*** DATASET ENTRIES Section Begins ***
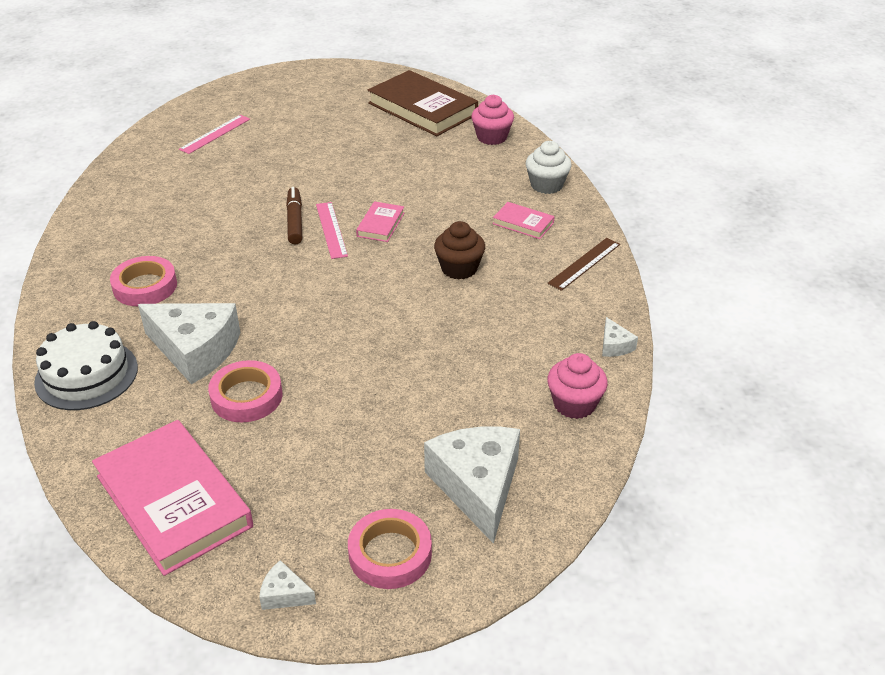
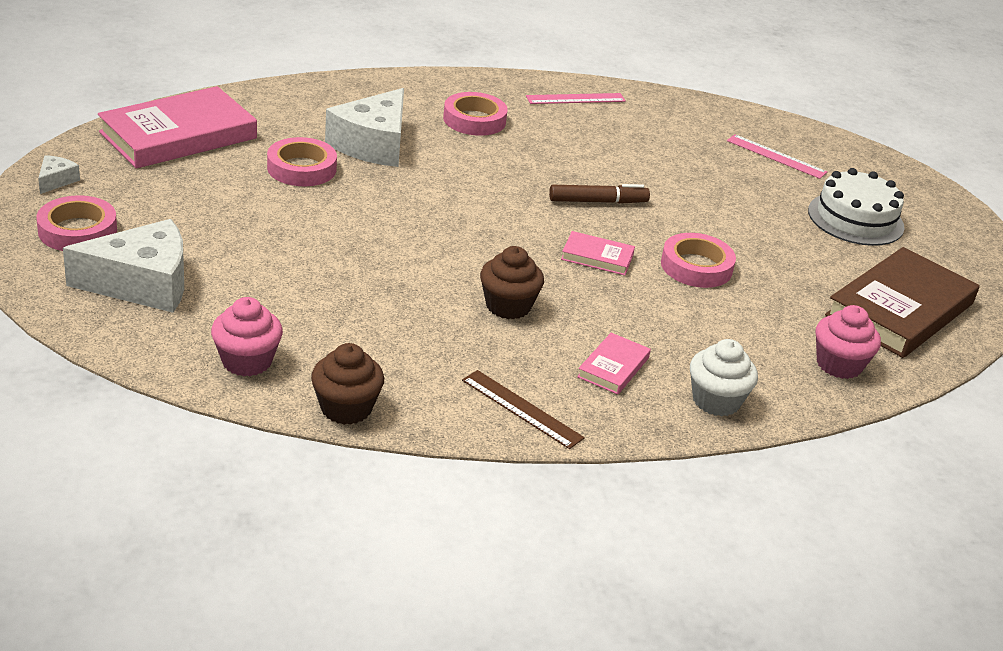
camera: 85 degrees right, 5 degrees down
(86, 375) = (346, 97): white cake -> white cake (855, 219)
(331, 230) = (583, 224): pink ruler -> pink ruler (575, 99)
(385, 181) = (696, 266): none -> pink tape
(614, 346) = (346, 408): white cheese -> brown cupcake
*** DATASET ENTRIES Section Ends ***
▶ WHAT THIS TASK INVOLVES: Pictures are to be excluded; all other material must be transcribed exactly.

▶ TASK ANSWER:
camera: 85 degrees right, 5 degrees down
(86, 375) = (346, 97): white cake -> white cake (855, 219)
(331, 230) = (583, 224): pink ruler -> pink ruler (575, 99)
(385, 181) = (696, 266): none -> pink tape
(614, 346) = (346, 408): white cheese -> brown cupcake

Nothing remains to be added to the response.